- **What you will do**
Start at the line in the entries below that contains "white star: [136,388,220,461]", stop at the line that contains "purple robot: [199,120,247,210]", and output exactly the lines in that span, both ends included.

[Object quantity data]
—————
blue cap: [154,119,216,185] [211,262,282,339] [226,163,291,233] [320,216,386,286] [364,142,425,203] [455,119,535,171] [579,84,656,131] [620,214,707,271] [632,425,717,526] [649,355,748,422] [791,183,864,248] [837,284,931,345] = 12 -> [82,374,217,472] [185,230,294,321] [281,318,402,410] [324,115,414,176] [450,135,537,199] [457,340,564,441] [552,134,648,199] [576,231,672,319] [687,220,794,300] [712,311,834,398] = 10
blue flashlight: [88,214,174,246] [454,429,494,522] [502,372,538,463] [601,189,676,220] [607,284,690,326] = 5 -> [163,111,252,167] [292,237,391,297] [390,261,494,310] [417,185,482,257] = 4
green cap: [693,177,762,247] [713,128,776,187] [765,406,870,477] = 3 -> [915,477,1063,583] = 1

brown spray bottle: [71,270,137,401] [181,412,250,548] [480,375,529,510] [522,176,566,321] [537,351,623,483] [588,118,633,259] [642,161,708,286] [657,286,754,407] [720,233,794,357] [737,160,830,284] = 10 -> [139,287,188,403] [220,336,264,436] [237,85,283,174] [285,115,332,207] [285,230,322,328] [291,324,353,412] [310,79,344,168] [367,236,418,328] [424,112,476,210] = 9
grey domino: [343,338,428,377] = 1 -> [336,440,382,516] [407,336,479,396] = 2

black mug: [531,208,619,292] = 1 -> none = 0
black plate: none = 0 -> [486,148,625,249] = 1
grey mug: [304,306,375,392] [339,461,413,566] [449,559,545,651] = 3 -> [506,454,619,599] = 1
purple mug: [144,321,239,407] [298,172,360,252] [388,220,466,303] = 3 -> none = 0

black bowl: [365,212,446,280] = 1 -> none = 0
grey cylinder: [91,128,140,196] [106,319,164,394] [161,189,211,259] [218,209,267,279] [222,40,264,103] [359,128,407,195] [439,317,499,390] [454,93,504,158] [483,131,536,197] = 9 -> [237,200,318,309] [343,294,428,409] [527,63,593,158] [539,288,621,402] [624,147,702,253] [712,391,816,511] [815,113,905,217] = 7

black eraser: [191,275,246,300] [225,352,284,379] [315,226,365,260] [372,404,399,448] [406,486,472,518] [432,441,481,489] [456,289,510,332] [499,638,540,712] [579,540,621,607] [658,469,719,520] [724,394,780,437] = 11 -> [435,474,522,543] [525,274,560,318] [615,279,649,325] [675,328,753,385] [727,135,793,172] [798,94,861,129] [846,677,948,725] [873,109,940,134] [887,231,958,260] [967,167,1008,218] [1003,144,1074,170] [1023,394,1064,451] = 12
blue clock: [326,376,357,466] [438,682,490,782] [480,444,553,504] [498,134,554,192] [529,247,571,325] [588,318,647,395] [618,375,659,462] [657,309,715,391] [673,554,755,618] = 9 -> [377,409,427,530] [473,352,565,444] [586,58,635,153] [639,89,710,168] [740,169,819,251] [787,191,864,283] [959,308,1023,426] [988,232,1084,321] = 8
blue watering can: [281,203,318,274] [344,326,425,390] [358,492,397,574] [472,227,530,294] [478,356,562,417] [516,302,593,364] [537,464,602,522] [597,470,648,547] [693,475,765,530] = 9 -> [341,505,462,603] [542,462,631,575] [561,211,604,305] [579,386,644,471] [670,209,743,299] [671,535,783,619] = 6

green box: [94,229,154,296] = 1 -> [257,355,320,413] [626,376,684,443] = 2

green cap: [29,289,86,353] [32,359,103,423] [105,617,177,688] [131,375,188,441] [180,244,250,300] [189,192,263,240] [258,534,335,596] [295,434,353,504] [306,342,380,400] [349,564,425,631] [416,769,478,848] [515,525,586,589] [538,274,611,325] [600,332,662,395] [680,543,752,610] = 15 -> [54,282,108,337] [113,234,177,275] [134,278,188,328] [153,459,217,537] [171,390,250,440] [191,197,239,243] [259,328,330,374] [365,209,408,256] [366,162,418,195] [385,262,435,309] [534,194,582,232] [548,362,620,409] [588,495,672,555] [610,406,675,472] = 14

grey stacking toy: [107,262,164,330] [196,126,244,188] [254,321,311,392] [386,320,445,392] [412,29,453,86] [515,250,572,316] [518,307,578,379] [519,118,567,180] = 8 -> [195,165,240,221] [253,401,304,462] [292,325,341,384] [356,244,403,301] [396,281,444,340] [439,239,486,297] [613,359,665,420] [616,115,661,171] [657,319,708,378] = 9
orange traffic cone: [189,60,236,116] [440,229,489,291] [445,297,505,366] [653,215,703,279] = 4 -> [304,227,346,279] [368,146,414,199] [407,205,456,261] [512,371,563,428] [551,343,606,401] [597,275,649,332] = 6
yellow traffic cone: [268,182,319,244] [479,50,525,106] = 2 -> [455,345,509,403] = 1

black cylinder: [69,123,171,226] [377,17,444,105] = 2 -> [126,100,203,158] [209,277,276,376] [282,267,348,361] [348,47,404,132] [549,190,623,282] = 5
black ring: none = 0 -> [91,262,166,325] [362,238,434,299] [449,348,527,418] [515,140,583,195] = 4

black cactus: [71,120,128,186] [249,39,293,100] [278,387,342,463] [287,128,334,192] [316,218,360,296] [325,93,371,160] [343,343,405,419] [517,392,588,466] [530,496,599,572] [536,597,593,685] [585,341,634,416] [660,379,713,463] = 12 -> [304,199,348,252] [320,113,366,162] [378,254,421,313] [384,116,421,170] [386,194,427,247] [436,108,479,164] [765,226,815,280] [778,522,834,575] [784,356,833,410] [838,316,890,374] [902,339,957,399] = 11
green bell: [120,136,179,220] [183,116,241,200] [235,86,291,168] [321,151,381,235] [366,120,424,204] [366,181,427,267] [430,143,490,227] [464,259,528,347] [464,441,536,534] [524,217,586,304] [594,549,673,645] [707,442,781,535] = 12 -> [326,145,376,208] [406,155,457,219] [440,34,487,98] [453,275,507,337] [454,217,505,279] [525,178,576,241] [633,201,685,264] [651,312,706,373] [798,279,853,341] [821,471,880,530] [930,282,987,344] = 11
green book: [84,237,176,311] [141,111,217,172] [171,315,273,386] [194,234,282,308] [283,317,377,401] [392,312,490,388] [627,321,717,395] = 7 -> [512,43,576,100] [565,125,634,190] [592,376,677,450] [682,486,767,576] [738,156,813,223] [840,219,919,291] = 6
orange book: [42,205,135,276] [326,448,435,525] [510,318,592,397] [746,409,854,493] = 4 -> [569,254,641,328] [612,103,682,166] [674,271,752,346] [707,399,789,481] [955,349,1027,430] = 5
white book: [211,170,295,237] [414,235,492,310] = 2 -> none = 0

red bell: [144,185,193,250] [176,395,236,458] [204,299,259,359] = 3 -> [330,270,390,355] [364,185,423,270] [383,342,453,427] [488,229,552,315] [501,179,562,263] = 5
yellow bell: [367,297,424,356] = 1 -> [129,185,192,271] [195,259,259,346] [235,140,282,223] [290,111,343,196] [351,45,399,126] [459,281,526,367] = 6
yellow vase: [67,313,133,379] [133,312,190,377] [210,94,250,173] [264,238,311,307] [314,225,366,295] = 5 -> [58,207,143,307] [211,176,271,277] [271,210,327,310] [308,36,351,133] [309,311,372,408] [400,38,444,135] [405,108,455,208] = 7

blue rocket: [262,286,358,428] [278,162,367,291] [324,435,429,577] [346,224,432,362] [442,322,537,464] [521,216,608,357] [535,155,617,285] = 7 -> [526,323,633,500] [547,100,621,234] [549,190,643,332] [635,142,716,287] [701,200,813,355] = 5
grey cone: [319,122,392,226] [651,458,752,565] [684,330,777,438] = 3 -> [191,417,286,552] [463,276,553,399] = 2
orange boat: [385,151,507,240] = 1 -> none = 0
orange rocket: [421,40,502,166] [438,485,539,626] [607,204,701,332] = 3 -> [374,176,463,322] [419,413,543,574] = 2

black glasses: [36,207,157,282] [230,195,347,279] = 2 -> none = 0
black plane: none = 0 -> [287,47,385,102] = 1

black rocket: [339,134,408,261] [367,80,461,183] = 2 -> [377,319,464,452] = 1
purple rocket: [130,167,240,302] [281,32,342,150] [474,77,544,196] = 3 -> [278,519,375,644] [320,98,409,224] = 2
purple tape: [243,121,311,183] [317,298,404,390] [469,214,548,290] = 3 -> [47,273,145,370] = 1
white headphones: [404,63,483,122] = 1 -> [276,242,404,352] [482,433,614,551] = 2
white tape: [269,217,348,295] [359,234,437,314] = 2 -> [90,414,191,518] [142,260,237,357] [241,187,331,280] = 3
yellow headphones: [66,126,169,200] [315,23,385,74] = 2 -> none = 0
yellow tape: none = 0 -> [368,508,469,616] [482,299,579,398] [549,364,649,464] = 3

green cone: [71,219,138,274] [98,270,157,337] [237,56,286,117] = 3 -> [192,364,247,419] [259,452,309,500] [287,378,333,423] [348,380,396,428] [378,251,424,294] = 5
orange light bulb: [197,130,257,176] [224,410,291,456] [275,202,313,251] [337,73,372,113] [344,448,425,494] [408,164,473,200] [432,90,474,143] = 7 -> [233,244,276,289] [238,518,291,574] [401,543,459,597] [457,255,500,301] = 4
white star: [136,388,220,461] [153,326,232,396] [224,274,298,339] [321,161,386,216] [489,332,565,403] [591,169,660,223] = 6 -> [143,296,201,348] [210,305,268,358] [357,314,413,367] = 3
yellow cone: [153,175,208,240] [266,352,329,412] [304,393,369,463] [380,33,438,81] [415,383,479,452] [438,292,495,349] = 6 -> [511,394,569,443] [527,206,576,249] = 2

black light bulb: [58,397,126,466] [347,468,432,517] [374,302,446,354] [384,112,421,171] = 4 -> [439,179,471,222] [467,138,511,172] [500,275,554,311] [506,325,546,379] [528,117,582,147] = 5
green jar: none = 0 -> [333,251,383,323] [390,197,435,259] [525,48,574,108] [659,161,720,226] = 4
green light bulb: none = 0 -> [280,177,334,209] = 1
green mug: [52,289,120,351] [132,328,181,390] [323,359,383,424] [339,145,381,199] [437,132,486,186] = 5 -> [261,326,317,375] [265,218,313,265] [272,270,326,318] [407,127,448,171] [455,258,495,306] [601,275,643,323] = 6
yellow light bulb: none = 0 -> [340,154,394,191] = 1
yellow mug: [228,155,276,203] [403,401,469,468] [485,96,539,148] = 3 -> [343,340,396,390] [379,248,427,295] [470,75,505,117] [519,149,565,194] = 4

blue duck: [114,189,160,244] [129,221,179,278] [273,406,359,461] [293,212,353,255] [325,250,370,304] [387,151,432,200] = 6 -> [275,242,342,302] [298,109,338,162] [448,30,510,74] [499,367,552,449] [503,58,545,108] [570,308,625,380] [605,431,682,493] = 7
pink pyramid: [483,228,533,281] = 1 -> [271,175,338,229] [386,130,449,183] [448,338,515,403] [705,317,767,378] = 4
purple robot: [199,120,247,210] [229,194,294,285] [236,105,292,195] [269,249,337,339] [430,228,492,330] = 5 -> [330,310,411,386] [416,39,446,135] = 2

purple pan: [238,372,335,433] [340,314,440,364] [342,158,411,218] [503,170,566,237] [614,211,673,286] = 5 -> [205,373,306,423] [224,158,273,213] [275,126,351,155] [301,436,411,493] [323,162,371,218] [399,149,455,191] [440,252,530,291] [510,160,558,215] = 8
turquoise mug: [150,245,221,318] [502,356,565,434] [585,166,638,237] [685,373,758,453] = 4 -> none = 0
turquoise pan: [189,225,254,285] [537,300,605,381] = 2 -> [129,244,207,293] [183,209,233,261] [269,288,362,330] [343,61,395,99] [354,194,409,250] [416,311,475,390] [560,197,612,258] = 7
—————
- **Problem solution**
white star: [136,388,220,461] [153,326,232,396] [224,274,298,339] [321,161,386,216] [489,332,565,403] [591,169,660,223] = 6 -> [143,296,201,348] [210,305,268,358] [357,314,413,367] = 3
yellow cone: [153,175,208,240] [266,352,329,412] [304,393,369,463] [380,33,438,81] [415,383,479,452] [438,292,495,349] = 6 -> [511,394,569,443] [527,206,576,249] = 2

black light bulb: [58,397,126,466] [347,468,432,517] [374,302,446,354] [384,112,421,171] = 4 -> [439,179,471,222] [467,138,511,172] [500,275,554,311] [506,325,546,379] [528,117,582,147] = 5
green jar: none = 0 -> [333,251,383,323] [390,197,435,259] [525,48,574,108] [659,161,720,226] = 4
green light bulb: none = 0 -> [280,177,334,209] = 1
green mug: [52,289,120,351] [132,328,181,390] [323,359,383,424] [339,145,381,199] [437,132,486,186] = 5 -> [261,326,317,375] [265,218,313,265] [272,270,326,318] [407,127,448,171] [455,258,495,306] [601,275,643,323] = 6
yellow light bulb: none = 0 -> [340,154,394,191] = 1
yellow mug: [228,155,276,203] [403,401,469,468] [485,96,539,148] = 3 -> [343,340,396,390] [379,248,427,295] [470,75,505,117] [519,149,565,194] = 4

blue duck: [114,189,160,244] [129,221,179,278] [273,406,359,461] [293,212,353,255] [325,250,370,304] [387,151,432,200] = 6 -> [275,242,342,302] [298,109,338,162] [448,30,510,74] [499,367,552,449] [503,58,545,108] [570,308,625,380] [605,431,682,493] = 7
pink pyramid: [483,228,533,281] = 1 -> [271,175,338,229] [386,130,449,183] [448,338,515,403] [705,317,767,378] = 4
purple robot: [199,120,247,210] [229,194,294,285] [236,105,292,195] [269,249,337,339] [430,228,492,330] = 5 -> [330,310,411,386] [416,39,446,135] = 2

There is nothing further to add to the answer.